Supplied information:
* * * * * * *
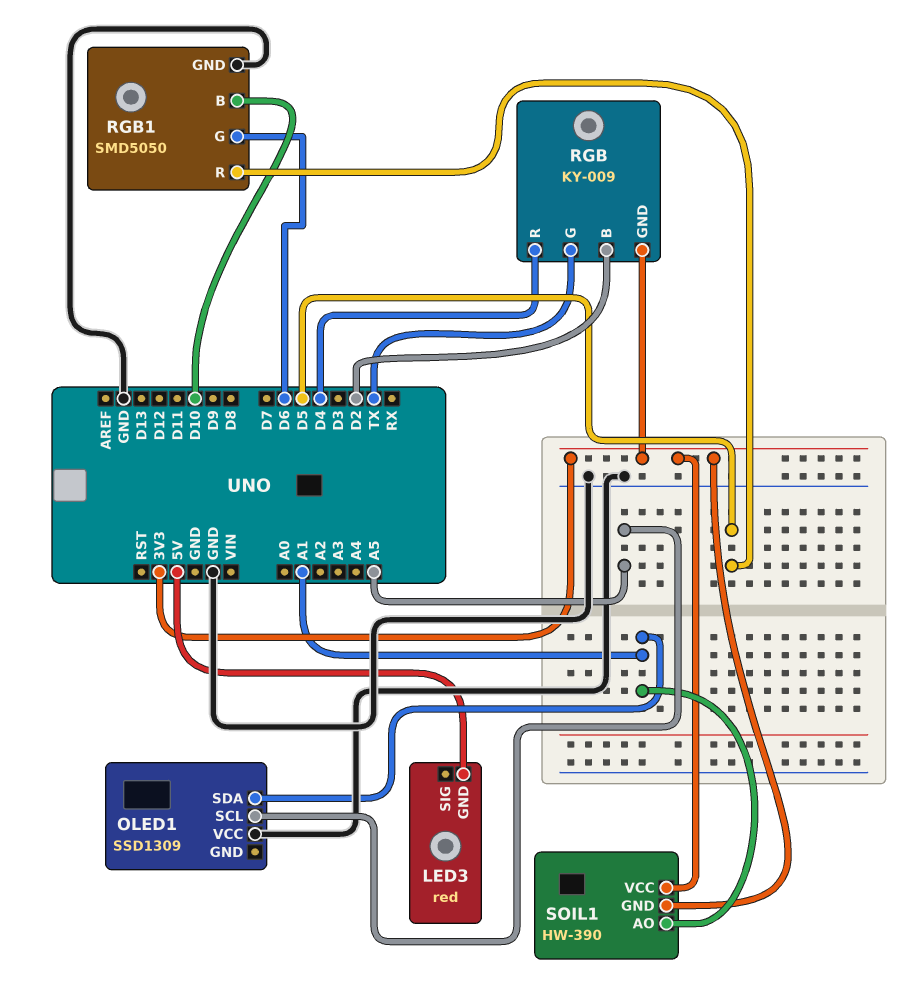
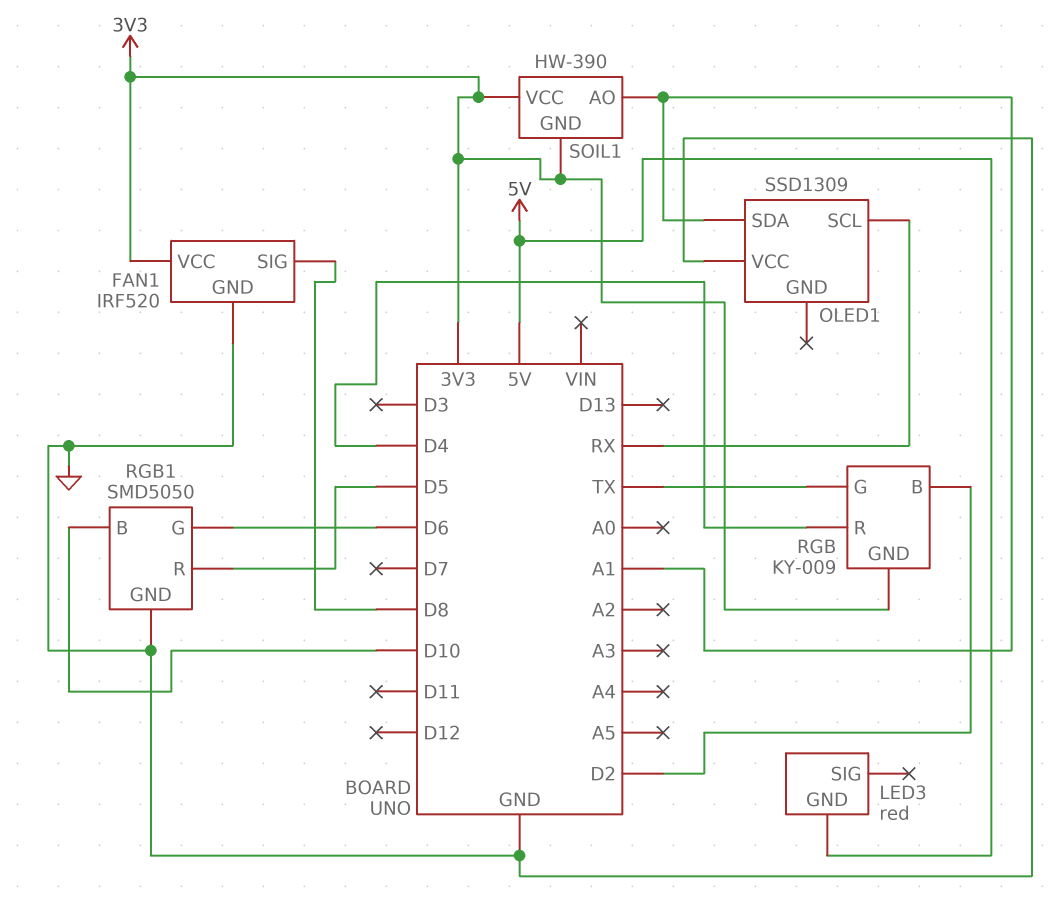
FAN1: none -> IRF520
FAN1 pin GND: none -> GND
FAN1 pin SIG: none -> D8
FAN1 pin VCC: none -> 3V3
OLED1 pin SCL: A5 -> RX

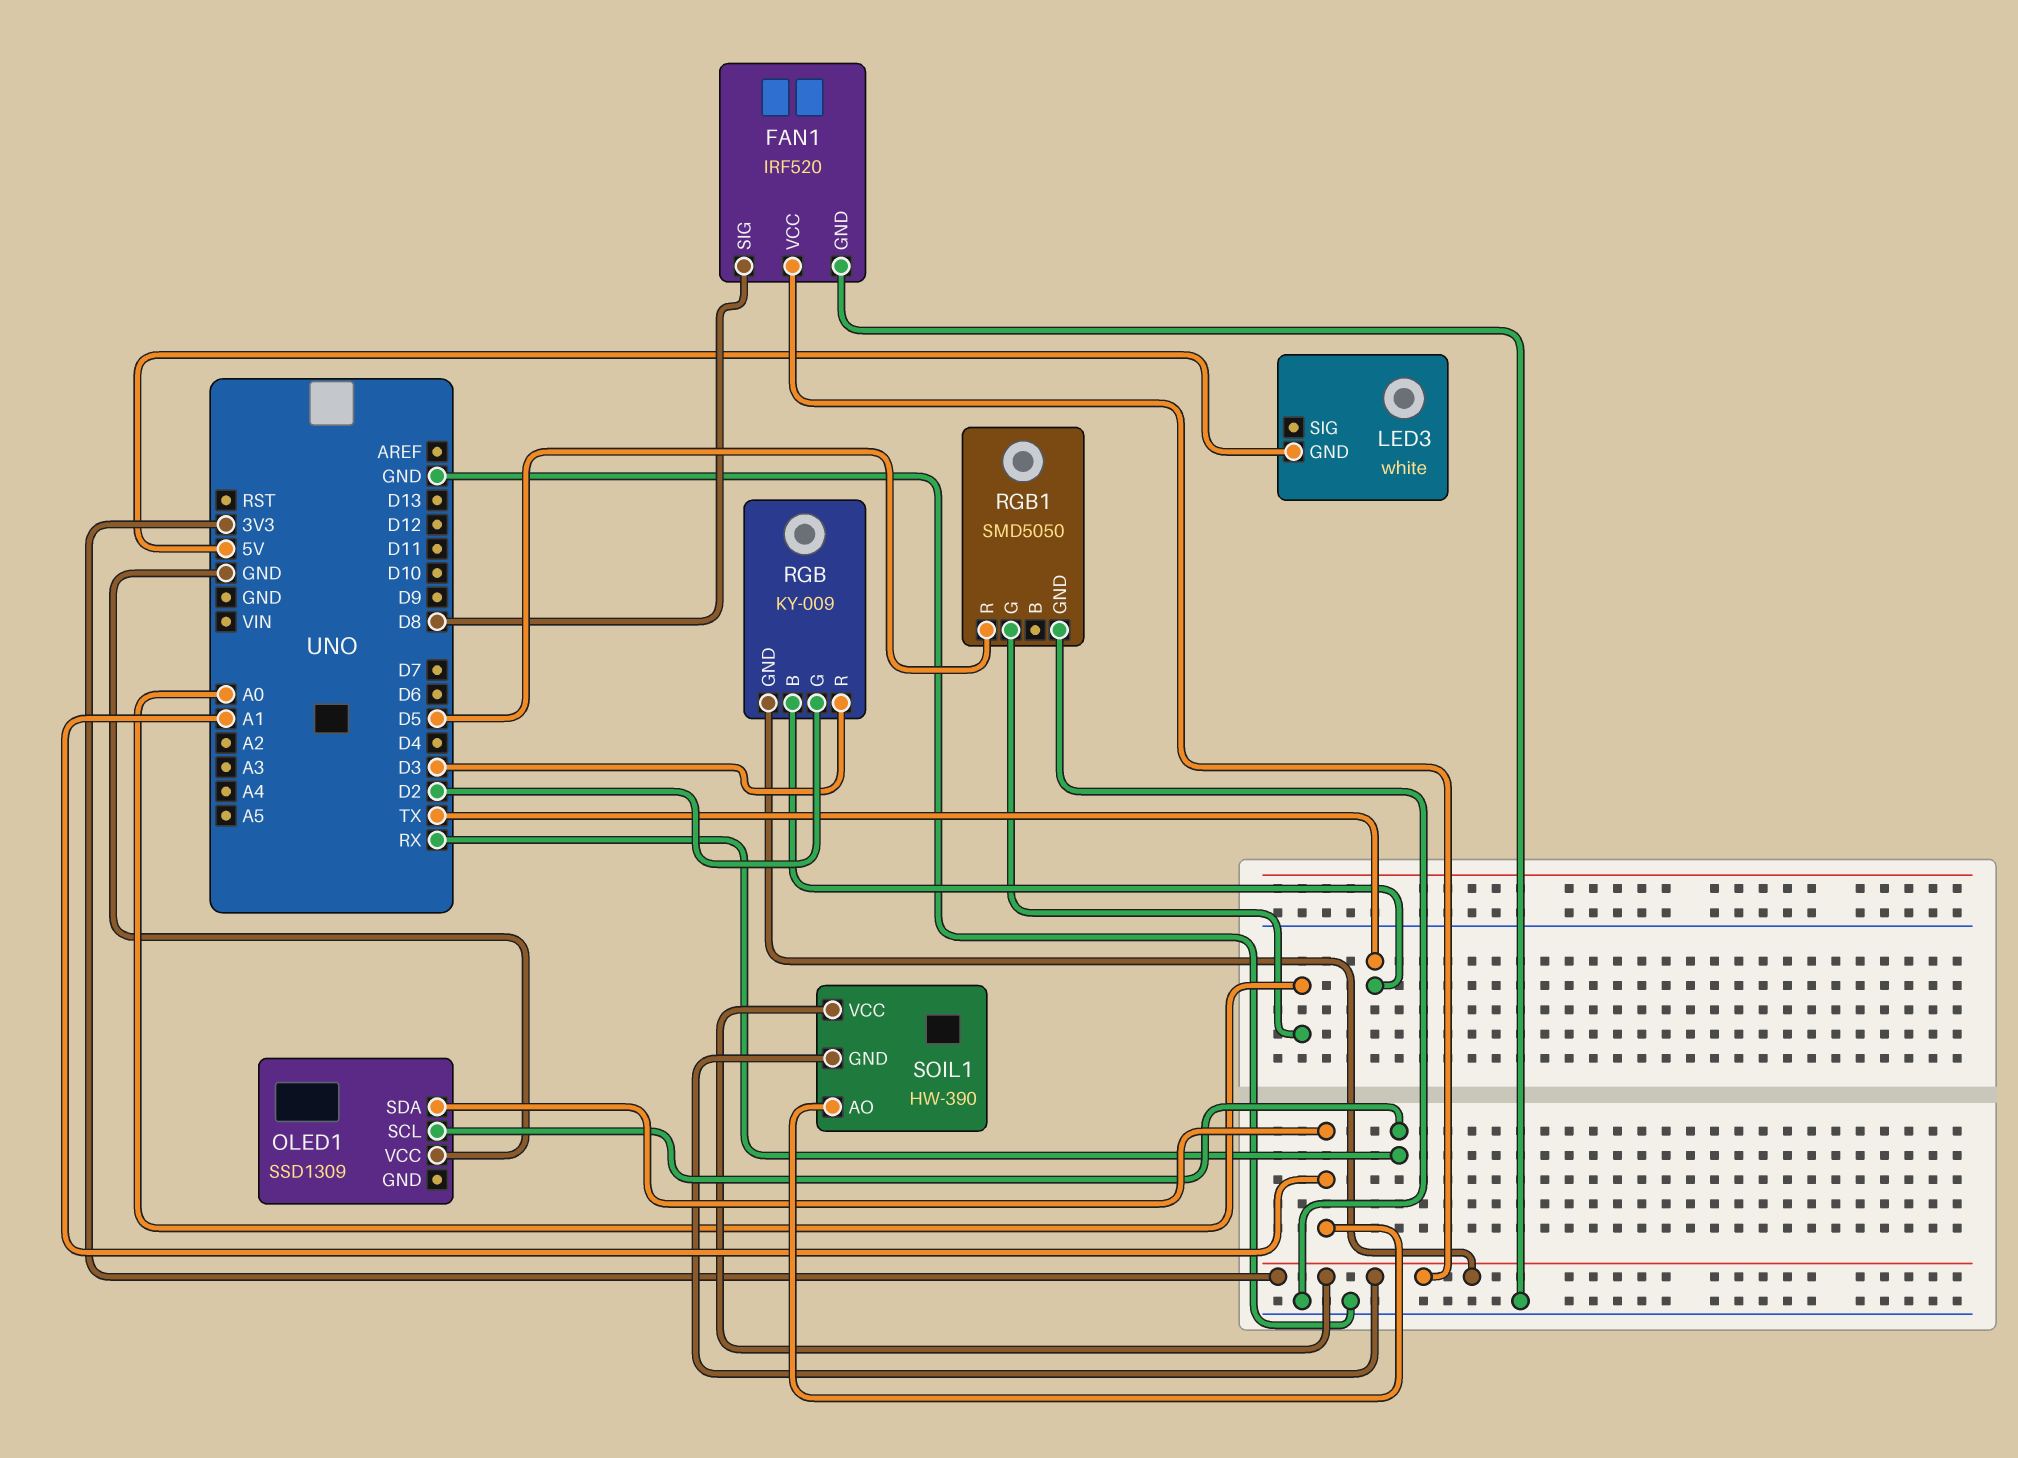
LED3: red -> white
RGB pin B: D2 -> TX
RGB pin G: TX -> D2
RGB pin R: D4 -> D3
RGB1 pin B: D10 -> none
RGB1 pin G: D6 -> A0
* * * * * * *
Exercise directions: An exact copy of every line above, minus the pictures, is the required output.

Answer section:
FAN1: none -> IRF520
FAN1 pin GND: none -> GND
FAN1 pin SIG: none -> D8
FAN1 pin VCC: none -> 3V3
OLED1 pin SCL: A5 -> RX

LED3: red -> white
RGB pin B: D2 -> TX
RGB pin G: TX -> D2
RGB pin R: D4 -> D3
RGB1 pin B: D10 -> none
RGB1 pin G: D6 -> A0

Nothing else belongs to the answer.